Before-and-after scene images

== Segment start ==

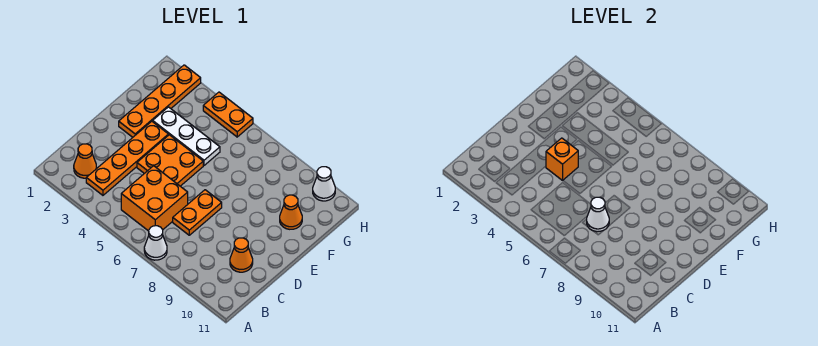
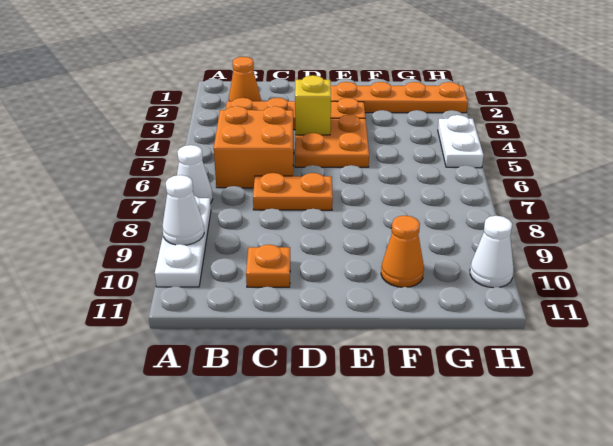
white cone C7 level 2 -> white cone A9 level 2
orange cone C10 level 1 -> orange plate C10 level 1
orange brick D4 level 2 -> yellow brick D4 level 2
white plate F3:F5 level 1 -> white plate A8:A10 level 1
orange plate H4:H5 level 1 -> white plate H4:H5 level 1

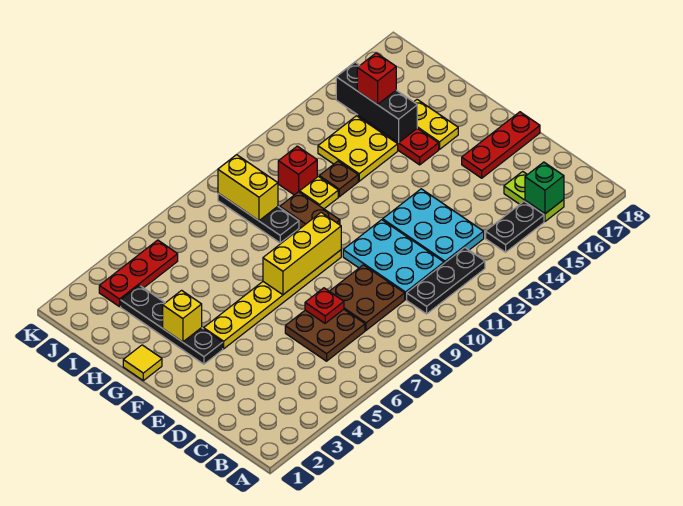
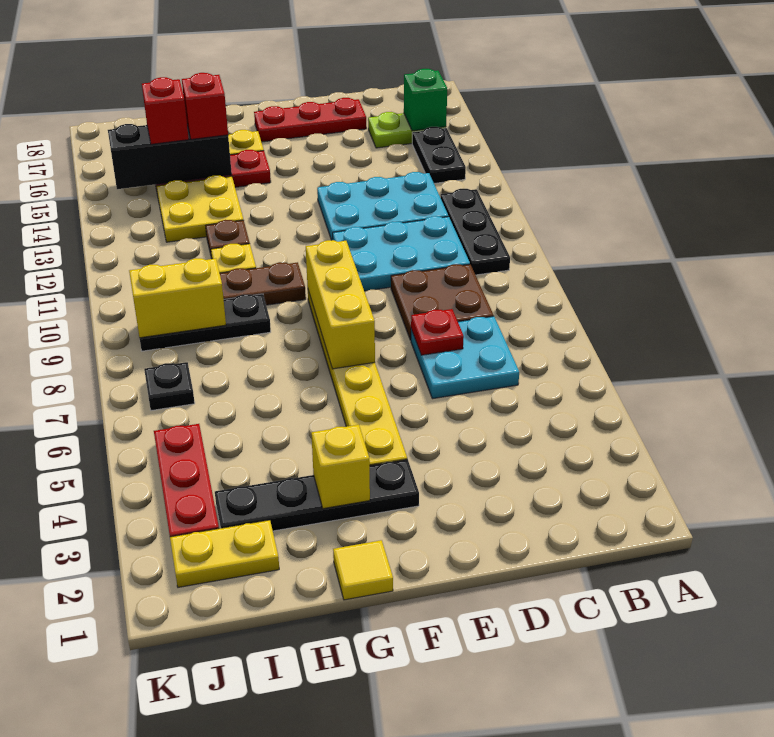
brown plate C6:D7 level 1 -> cyan plate C6:D7 level 1
red plate E16:E18 level 1 -> red plate D17:F17 level 1
none -> yellow plate I2:J2 level 1
red brick I11 level 1 -> red brick H15 level 3
none -> black plate J7 level 1

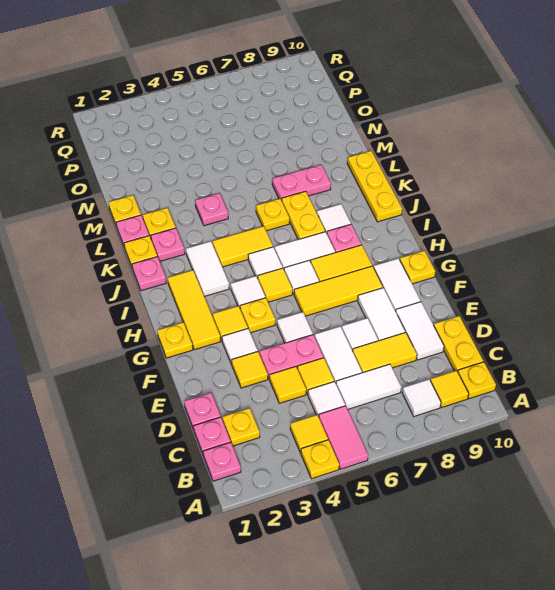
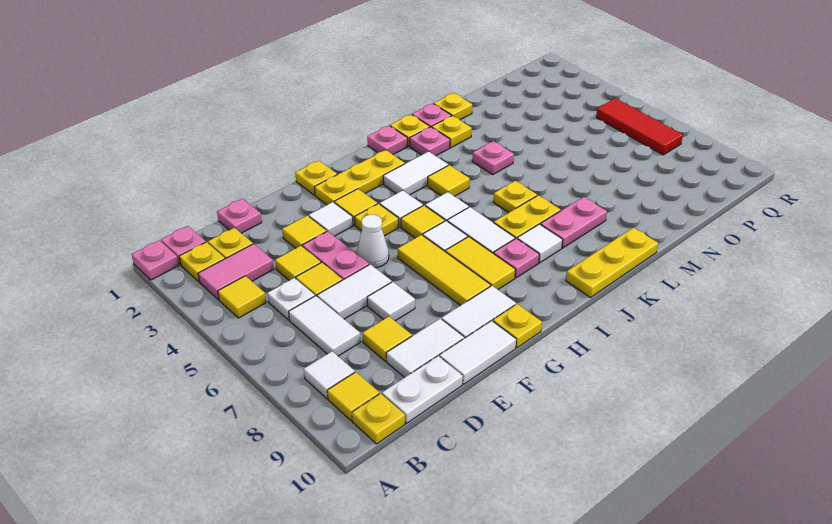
yellow plate A4 level 1 -> yellow plate B2 level 1
pink tile A5:B5 level 1 -> pink tile B3:C3 level 1
pink plate C1 level 1 -> pink plate A1 level 1
white tile C5 level 1 -> white plate C5 level 1
yellow plate C10:D10 level 1 -> white plate C10:D10 level 1
yellow tile D7:D8 level 1 -> yellow tile D8 level 1
white tile E8:F8 level 1 -> white tile E10:F10 level 1
white tile F5 level 1 -> white cone F5 level 1
yellow tile G2:I2 level 1 -> yellow plate G2:I2 level 1
yellow tile J4:J5 level 1 -> yellow tile J4 level 1
pink plate L7:L8 level 1 -> pink plate K8:L8 level 1
none -> red tile Q5:Q7 level 1

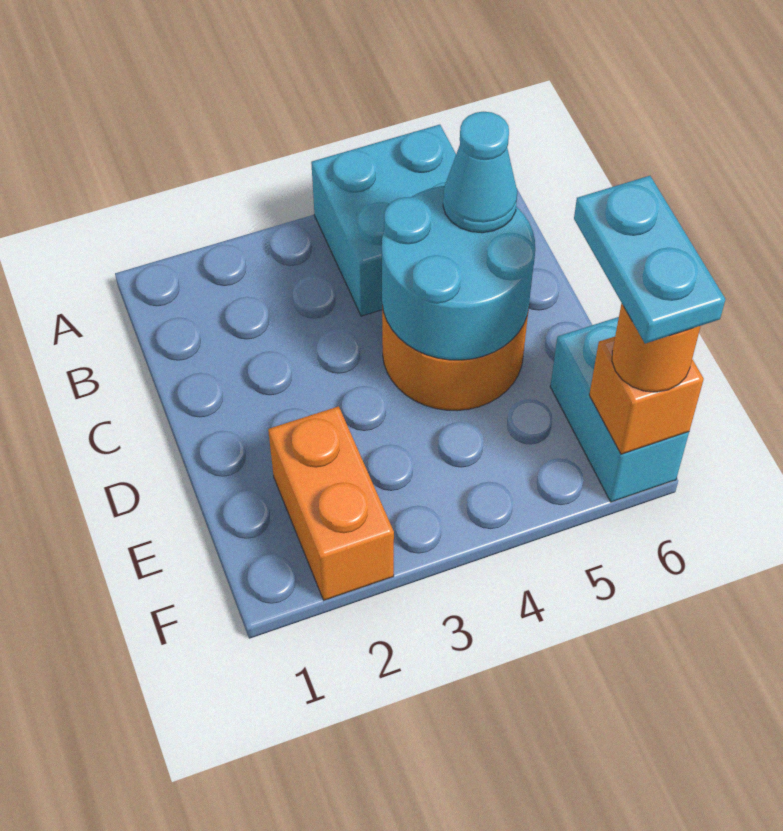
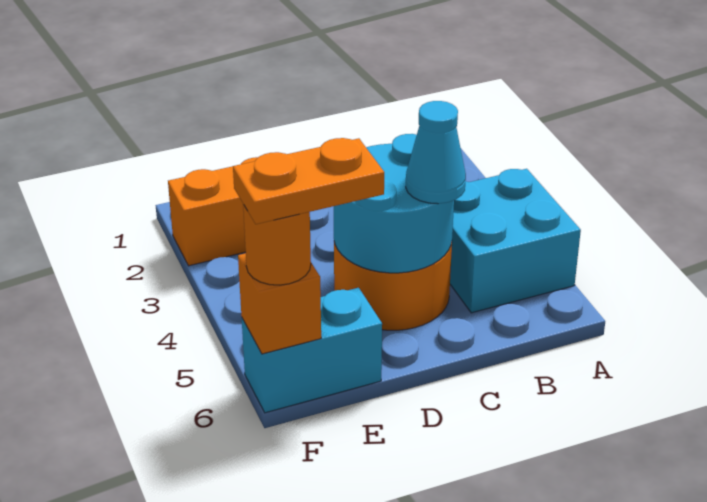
cyan plate E6:F6 level 4 -> orange plate E6:F6 level 4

== Segment end ==

**Problem:** Find the line that contains "pink plate C1" and repeat it, along with every line after it to the end of the data, exactly; drop the pictures.

**Exercise answer:**
pink plate C1 level 1 -> pink plate A1 level 1
white tile C5 level 1 -> white plate C5 level 1
yellow plate C10:D10 level 1 -> white plate C10:D10 level 1
yellow tile D7:D8 level 1 -> yellow tile D8 level 1
white tile E8:F8 level 1 -> white tile E10:F10 level 1
white tile F5 level 1 -> white cone F5 level 1
yellow tile G2:I2 level 1 -> yellow plate G2:I2 level 1
yellow tile J4:J5 level 1 -> yellow tile J4 level 1
pink plate L7:L8 level 1 -> pink plate K8:L8 level 1
none -> red tile Q5:Q7 level 1

cyan plate E6:F6 level 4 -> orange plate E6:F6 level 4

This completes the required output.